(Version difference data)
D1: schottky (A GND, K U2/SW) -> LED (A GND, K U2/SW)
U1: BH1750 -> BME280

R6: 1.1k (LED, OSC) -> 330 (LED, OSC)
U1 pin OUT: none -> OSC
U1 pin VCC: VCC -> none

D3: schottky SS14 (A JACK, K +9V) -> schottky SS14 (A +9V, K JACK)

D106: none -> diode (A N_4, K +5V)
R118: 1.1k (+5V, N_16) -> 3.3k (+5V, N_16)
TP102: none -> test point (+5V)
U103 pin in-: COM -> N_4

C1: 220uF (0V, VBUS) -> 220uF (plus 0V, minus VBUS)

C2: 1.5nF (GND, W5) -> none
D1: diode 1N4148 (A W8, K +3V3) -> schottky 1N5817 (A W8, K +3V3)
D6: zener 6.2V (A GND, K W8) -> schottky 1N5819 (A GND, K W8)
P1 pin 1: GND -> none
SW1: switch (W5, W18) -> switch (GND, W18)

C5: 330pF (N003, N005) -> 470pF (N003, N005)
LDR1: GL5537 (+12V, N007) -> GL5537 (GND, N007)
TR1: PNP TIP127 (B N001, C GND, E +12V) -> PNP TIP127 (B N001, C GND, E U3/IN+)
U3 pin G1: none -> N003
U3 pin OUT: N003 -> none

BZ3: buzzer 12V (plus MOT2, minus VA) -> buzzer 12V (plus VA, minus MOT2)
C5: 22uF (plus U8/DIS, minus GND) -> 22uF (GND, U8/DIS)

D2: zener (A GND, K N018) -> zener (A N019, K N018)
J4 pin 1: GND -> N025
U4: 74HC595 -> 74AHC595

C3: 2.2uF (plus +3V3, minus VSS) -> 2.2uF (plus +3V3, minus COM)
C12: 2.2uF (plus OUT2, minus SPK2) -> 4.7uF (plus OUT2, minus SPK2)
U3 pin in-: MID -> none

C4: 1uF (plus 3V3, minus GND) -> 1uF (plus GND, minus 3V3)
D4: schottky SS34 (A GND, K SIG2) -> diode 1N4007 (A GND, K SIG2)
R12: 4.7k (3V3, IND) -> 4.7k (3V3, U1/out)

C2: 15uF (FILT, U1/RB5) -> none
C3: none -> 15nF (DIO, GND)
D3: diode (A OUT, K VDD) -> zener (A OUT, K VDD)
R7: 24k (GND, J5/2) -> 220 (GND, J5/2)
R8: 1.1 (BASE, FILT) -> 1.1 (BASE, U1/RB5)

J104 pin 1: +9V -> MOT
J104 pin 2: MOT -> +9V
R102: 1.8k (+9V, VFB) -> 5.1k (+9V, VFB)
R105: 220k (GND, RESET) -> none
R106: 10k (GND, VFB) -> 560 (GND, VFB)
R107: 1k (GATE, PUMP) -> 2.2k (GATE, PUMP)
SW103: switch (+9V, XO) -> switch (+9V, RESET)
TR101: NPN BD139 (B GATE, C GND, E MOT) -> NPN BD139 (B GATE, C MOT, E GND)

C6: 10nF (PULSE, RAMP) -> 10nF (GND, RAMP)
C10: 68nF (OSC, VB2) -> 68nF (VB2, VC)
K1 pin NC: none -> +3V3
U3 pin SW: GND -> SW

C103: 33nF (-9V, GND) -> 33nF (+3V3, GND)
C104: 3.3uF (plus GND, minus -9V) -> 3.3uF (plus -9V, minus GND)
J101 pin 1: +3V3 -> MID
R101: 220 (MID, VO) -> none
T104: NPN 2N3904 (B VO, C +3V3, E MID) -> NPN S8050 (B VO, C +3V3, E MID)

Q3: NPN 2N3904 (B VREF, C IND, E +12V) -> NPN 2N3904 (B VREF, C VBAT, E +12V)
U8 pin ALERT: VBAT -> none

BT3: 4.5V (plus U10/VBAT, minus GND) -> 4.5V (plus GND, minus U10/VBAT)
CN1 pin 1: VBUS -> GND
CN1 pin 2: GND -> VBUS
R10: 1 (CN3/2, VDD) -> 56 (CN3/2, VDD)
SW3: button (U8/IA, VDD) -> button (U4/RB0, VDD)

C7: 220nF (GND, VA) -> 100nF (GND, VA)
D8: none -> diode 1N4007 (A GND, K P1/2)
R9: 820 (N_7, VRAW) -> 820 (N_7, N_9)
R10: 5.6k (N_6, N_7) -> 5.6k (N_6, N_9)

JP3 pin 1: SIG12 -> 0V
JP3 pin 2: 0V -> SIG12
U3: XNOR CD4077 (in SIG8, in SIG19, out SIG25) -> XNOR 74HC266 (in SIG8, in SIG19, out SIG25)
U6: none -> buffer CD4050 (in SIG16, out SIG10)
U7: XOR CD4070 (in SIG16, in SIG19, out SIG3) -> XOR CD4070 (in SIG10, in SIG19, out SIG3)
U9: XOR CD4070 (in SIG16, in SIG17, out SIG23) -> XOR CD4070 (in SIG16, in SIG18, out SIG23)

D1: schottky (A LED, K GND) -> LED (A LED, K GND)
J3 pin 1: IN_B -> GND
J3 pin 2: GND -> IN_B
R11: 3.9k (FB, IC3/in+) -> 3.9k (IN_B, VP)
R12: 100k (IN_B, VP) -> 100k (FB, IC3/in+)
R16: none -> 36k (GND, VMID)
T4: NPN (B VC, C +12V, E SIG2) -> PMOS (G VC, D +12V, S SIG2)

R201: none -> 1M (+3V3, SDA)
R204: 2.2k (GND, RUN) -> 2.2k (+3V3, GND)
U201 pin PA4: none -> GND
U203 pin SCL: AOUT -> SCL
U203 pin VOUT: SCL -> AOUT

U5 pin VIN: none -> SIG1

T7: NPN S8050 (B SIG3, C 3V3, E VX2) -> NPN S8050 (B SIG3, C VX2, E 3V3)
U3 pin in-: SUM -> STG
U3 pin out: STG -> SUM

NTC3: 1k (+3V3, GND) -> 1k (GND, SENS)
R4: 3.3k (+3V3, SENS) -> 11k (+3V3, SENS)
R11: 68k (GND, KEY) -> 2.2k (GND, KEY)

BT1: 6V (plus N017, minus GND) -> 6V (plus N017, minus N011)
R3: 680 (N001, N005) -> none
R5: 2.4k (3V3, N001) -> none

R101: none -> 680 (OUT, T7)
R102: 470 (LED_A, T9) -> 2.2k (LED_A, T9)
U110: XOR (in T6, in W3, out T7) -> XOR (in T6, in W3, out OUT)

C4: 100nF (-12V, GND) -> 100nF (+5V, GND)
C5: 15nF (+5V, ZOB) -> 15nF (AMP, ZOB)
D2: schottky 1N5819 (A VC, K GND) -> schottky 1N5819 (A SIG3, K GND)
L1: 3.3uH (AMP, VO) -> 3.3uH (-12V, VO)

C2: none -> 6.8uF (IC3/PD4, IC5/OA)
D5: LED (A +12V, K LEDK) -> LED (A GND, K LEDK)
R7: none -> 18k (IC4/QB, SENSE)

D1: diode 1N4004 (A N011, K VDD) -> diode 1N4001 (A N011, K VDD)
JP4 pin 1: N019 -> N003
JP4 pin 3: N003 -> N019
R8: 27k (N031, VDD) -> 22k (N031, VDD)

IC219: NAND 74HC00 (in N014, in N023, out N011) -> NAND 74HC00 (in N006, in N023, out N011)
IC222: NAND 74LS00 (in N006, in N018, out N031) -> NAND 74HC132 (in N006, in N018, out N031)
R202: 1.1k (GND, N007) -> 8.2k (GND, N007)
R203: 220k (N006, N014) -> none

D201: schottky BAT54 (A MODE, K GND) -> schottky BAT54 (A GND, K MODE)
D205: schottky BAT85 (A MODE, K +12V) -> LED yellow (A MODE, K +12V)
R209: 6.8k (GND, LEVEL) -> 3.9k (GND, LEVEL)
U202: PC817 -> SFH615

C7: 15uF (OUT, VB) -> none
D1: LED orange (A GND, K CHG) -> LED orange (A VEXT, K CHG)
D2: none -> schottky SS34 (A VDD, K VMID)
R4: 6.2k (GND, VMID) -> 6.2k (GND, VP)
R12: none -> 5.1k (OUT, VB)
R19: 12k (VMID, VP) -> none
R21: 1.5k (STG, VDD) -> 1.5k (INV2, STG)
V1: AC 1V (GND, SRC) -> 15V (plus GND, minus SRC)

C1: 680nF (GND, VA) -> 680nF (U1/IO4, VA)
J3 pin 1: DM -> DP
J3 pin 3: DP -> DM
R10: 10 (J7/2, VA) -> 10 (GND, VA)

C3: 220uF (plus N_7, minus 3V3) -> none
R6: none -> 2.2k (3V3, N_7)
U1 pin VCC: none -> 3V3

WHAT TO WORK ON
Search the records above for "VBUS" and copy every line that has it.

SOLVED PROBLEM
C1: 220uF (0V, VBUS) -> 220uF (plus 0V, minus VBUS)
CN1 pin 1: VBUS -> GND
CN1 pin 2: GND -> VBUS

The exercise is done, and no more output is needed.